> **Work required**:
Find the line below with "(158, 350) = (528, 483): black" and the line with "camera: 50 degrees right, 0 degrees up". Output them and the lines between, exactly, but not the pictures.

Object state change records

______________________________

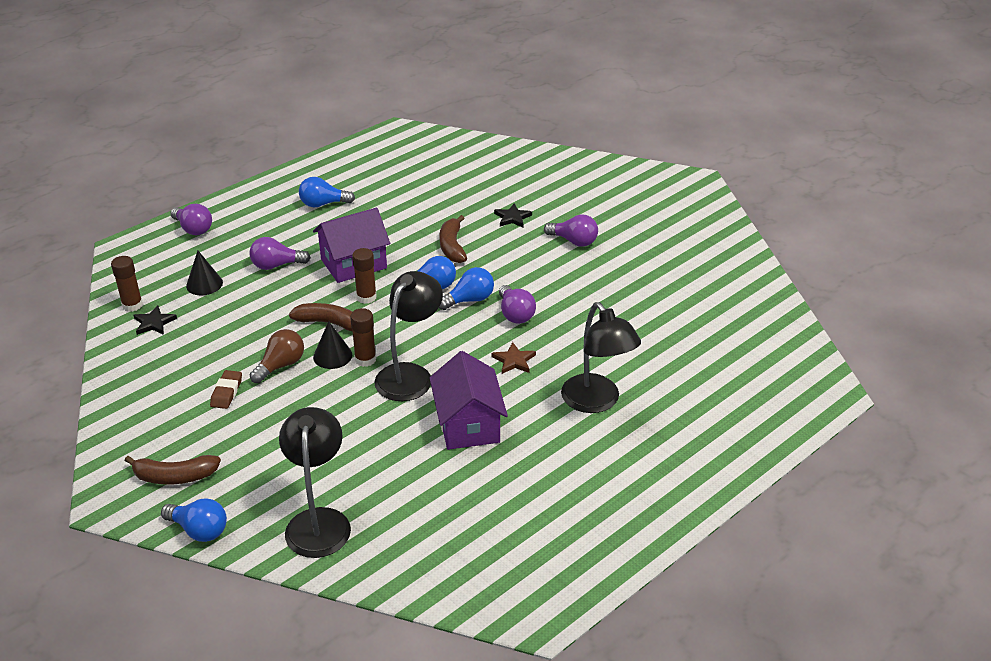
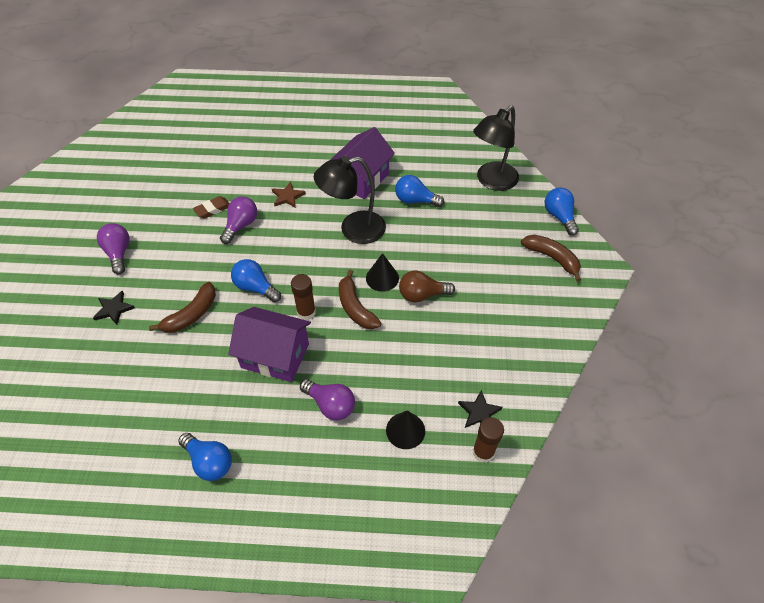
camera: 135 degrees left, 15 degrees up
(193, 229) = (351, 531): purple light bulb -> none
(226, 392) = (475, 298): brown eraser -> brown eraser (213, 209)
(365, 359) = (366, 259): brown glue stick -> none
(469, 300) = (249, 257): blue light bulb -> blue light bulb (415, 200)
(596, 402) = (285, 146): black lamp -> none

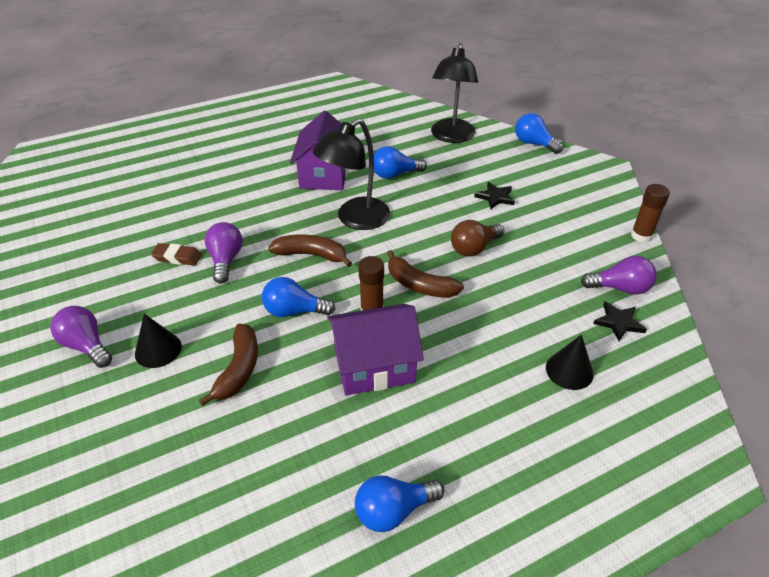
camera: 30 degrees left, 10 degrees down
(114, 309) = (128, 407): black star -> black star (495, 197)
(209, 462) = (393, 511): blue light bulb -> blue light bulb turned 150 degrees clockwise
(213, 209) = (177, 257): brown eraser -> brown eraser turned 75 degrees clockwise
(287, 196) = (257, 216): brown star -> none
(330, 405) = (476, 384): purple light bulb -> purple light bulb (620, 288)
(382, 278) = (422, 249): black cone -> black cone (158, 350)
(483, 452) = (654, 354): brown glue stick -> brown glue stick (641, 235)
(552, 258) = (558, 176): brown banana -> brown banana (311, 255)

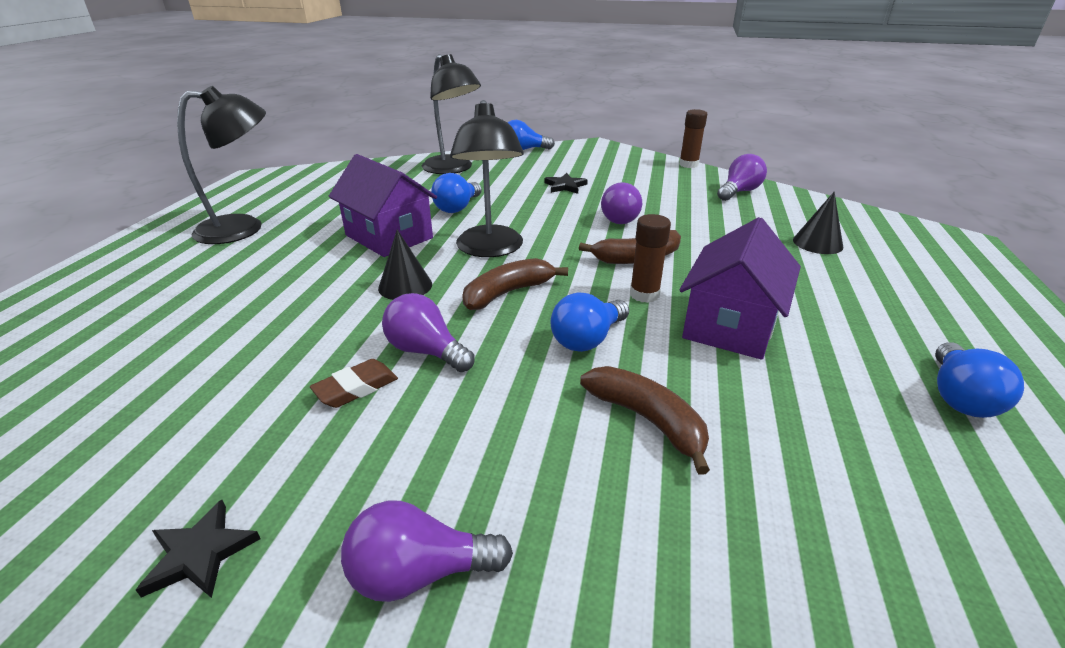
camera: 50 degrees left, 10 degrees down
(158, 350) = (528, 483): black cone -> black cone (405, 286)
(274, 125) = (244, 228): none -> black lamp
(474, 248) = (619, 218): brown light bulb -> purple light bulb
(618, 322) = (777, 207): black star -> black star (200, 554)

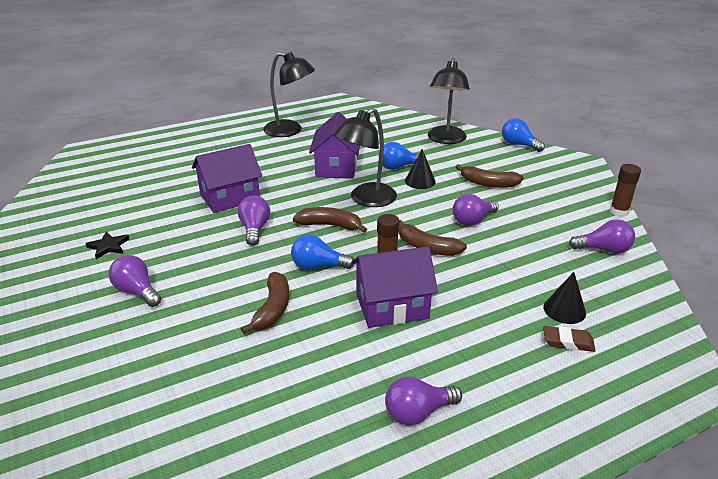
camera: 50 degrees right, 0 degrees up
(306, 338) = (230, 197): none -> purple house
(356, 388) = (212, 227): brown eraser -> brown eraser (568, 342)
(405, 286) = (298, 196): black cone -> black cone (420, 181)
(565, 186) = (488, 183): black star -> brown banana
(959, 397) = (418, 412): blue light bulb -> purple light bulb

______________________________

> **Response below**:
(158, 350) = (528, 483): black cone -> black cone (405, 286)
(274, 125) = (244, 228): none -> black lamp
(474, 248) = (619, 218): brown light bulb -> purple light bulb
(618, 322) = (777, 207): black star -> black star (200, 554)

camera: 50 degrees right, 0 degrees up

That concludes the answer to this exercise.